• [What the task requires]
Pick out each line of the records in which the word "removed" appears.

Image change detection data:
----------
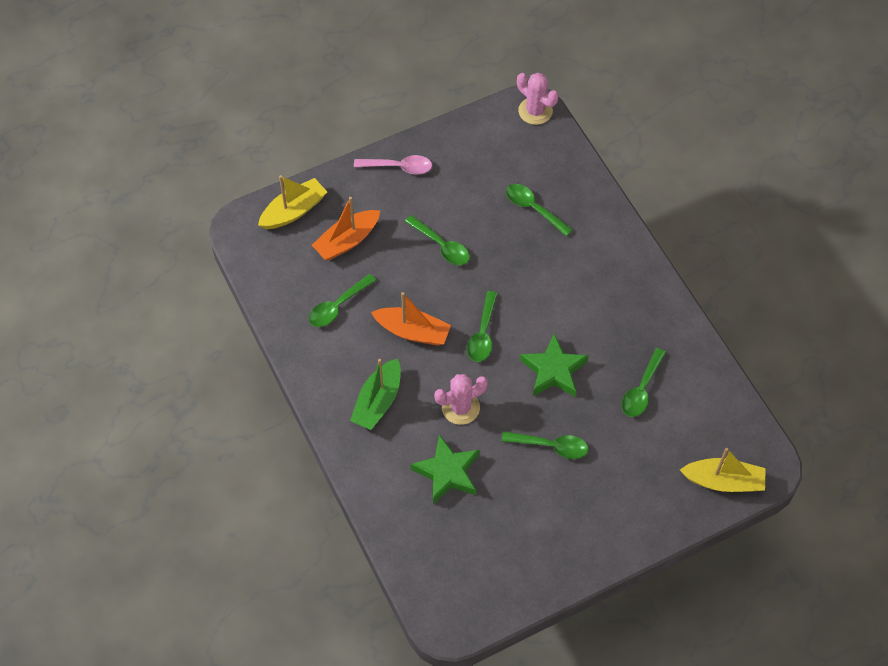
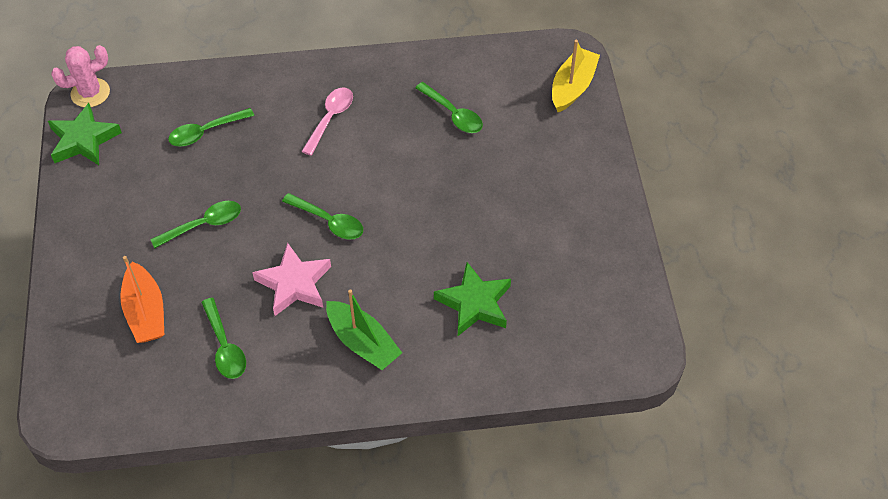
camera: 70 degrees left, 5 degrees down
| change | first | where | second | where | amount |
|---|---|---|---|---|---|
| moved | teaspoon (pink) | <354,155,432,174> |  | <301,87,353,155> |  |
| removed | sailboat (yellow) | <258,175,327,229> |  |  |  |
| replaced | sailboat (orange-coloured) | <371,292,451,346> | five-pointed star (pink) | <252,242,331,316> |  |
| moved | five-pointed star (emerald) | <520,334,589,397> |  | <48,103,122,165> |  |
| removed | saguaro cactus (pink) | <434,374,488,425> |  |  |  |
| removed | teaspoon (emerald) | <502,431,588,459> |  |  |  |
----------
• [Response area]
| removed | sailboat (yellow) | <258,175,327,229> |  |  |  |
| removed | saguaro cactus (pink) | <434,374,488,425> |  |  |  |
| removed | teaspoon (emerald) | <502,431,588,459> |  |  |  |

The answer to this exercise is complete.